-- Available data follows --

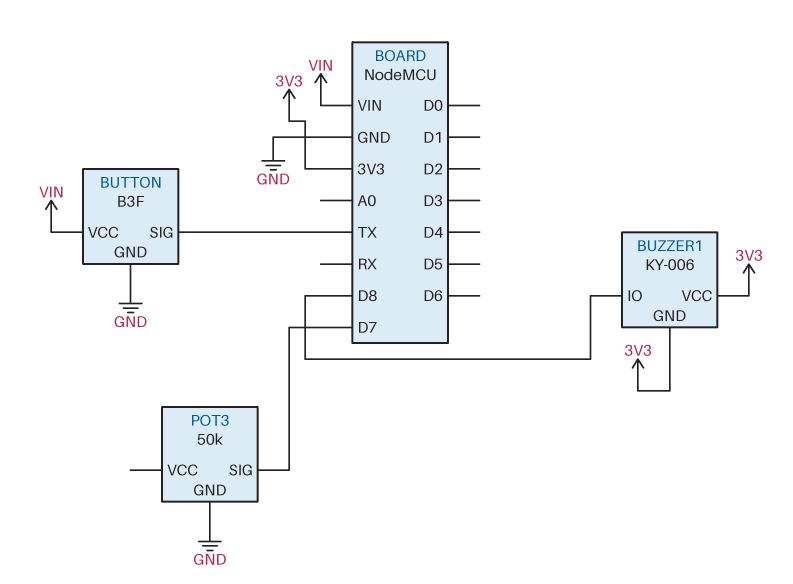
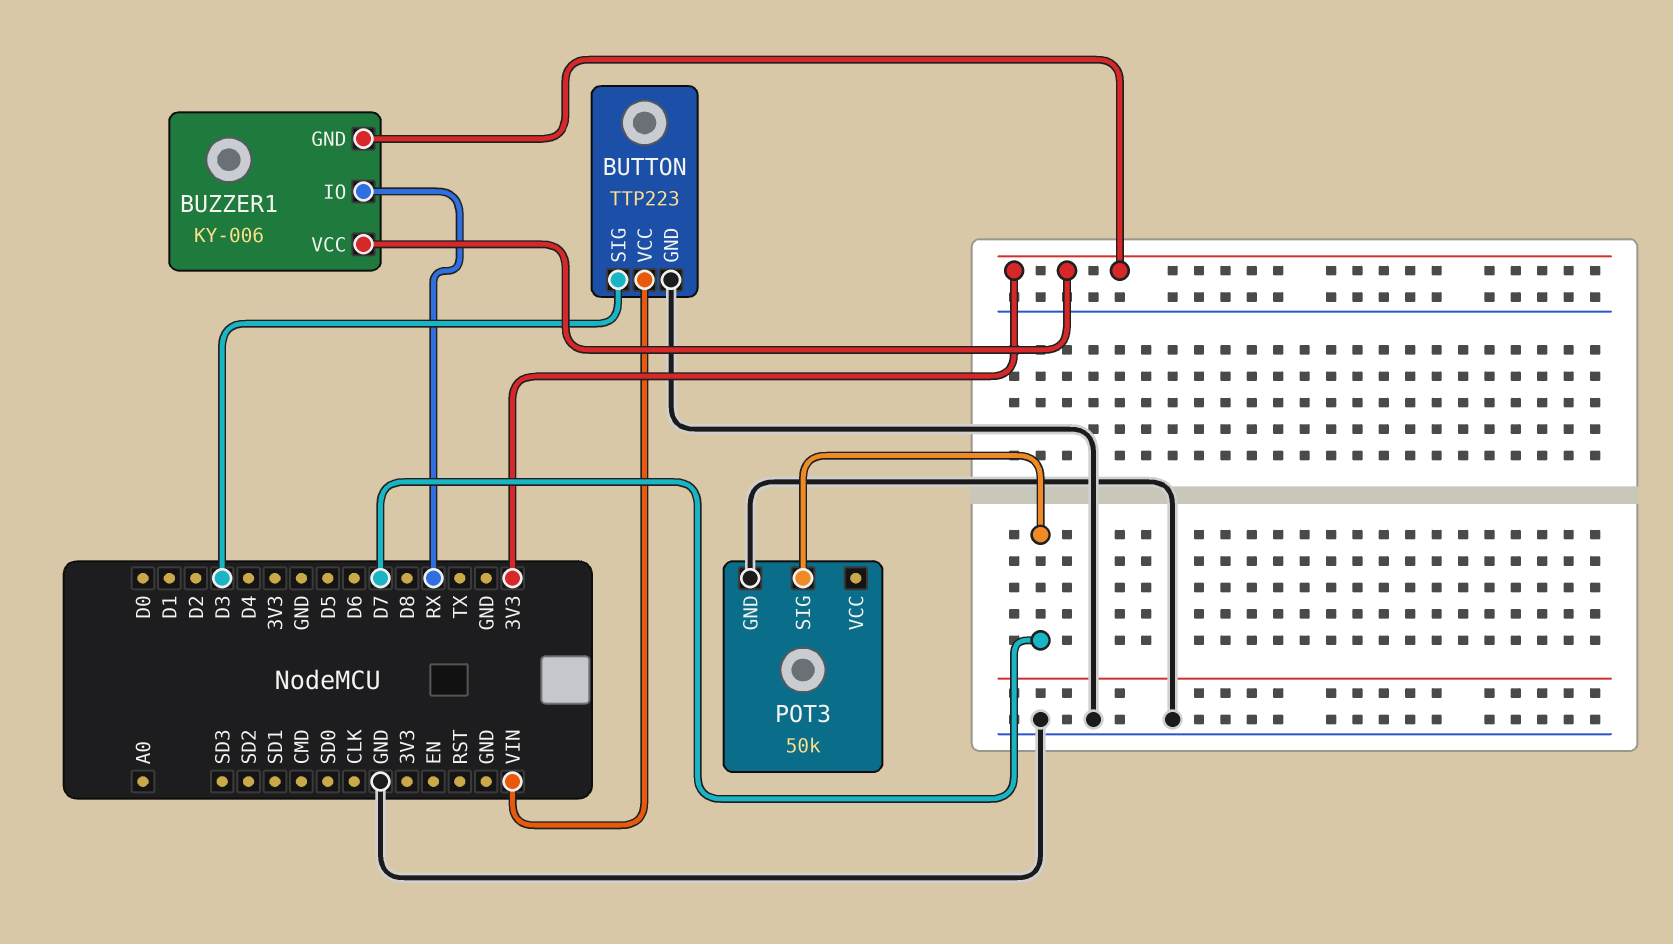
BUTTON: B3F -> TTP223
BUTTON pin SIG: TX -> D3
BUZZER1 pin IO: D8 -> RX

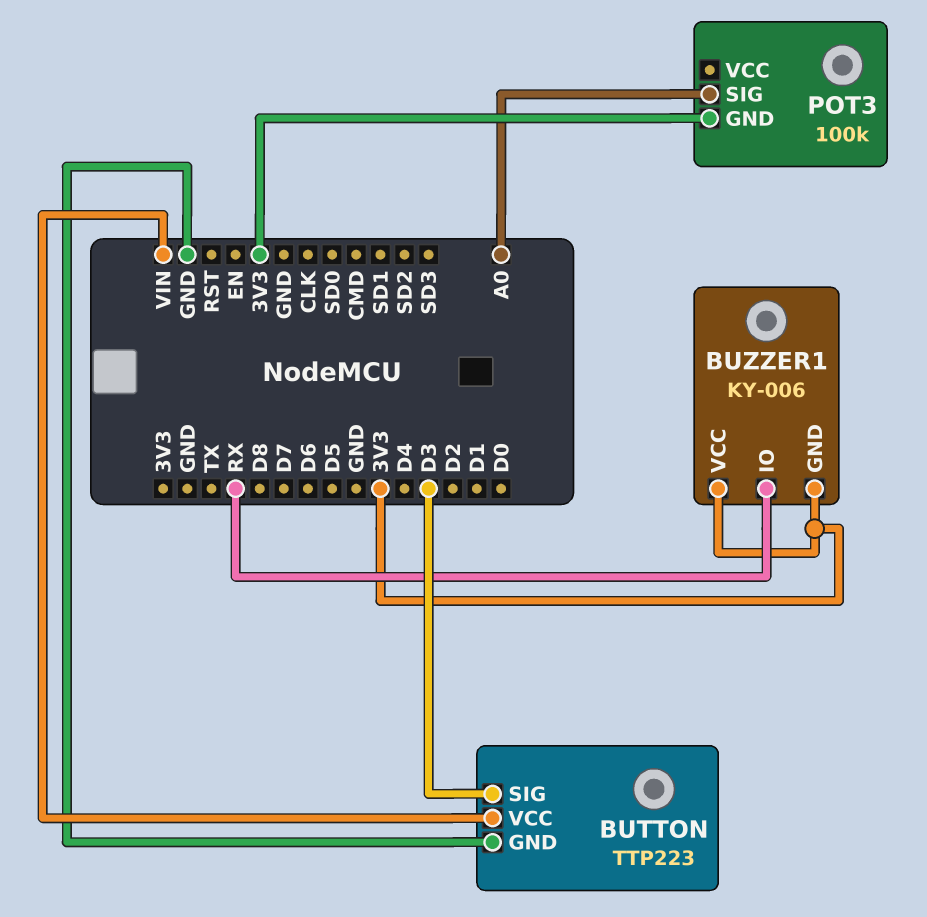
POT3: 50k -> 100k
POT3 pin GND: GND -> 3V3
POT3 pin SIG: D7 -> A0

-- Available data concluded --

## Work item
A word-for-word restatement of the lines running from the one with "POT3: 50k -> 100k" to the last line of the records is the whole answer.

## Answer to this problem
POT3: 50k -> 100k
POT3 pin GND: GND -> 3V3
POT3 pin SIG: D7 -> A0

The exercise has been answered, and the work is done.